→ EXERCISE
All lines from the one with "was: white pencil" through the final line of the records below must be written out exactly, with no other text.

[Records from a dataset]
####

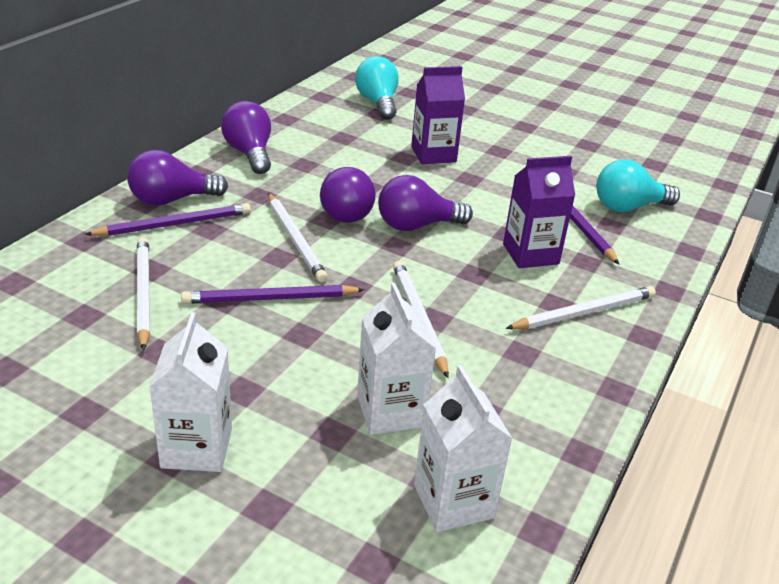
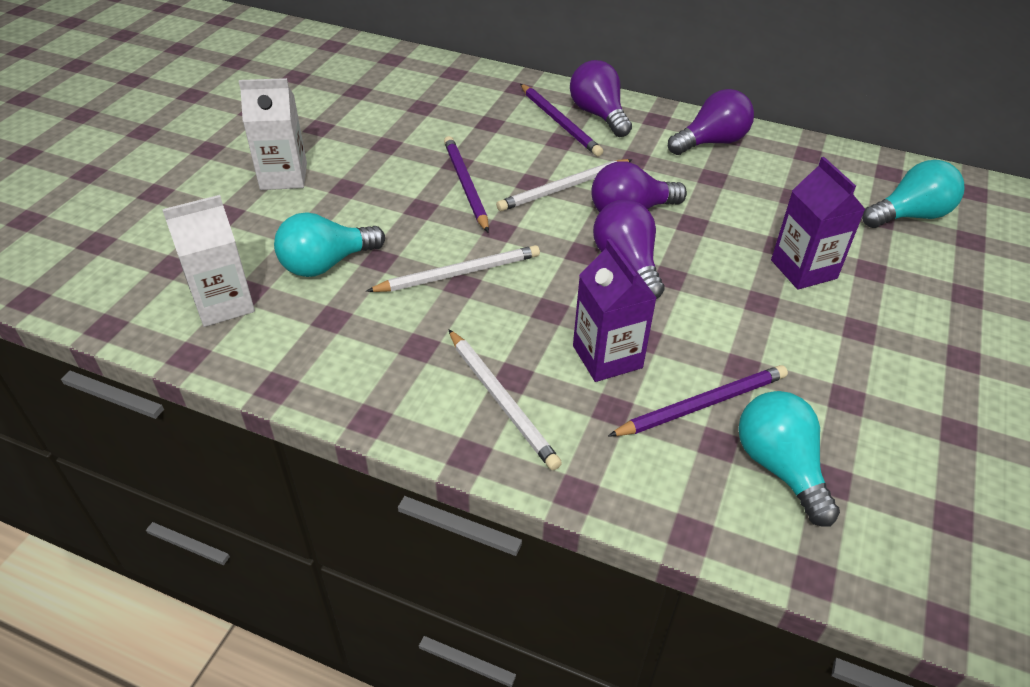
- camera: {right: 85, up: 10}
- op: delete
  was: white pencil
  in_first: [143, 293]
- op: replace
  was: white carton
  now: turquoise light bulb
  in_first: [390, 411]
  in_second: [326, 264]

####

→ OUTPUT OF THE TASK
  was: white pencil
  in_first: [143, 293]
- op: replace
  was: white carton
  now: turquoise light bulb
  in_first: [390, 411]
  in_second: [326, 264]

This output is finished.